[Change listing data]
########

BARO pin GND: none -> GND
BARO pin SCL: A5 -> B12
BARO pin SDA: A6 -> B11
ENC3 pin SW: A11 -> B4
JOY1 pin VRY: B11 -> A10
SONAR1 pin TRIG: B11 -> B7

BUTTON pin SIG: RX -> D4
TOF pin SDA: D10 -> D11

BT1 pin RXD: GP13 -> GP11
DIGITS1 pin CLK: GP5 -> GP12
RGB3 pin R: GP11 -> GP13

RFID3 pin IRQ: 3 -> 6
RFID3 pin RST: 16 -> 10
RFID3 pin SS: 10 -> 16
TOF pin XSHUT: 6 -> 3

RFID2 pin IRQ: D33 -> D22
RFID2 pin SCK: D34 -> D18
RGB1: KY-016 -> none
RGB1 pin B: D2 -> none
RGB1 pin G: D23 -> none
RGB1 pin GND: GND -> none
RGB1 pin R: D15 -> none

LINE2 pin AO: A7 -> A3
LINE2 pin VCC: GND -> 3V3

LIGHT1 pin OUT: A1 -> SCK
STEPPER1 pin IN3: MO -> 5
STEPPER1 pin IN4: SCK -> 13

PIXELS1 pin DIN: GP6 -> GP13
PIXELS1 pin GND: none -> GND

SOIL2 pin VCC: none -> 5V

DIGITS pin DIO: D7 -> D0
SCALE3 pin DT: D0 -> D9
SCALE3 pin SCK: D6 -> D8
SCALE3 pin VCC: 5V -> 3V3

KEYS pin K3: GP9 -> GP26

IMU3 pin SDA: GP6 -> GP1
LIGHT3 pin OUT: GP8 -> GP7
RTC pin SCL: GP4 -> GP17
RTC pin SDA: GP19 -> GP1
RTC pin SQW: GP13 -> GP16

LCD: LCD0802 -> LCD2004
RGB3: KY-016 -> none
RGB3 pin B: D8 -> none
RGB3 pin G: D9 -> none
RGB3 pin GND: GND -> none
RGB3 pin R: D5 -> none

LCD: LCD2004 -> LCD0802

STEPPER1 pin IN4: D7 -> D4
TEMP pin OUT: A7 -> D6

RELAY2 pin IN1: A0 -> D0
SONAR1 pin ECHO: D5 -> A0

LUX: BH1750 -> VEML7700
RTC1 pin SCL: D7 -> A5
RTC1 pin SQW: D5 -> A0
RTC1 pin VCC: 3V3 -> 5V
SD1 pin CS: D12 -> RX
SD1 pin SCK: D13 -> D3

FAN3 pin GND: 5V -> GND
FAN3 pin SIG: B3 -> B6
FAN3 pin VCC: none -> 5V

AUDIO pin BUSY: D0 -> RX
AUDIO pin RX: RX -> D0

########

▸ Work item: Extract every line of the records above that contains the word "AUDIO".

▸ Task answer:
AUDIO pin BUSY: D0 -> RX
AUDIO pin RX: RX -> D0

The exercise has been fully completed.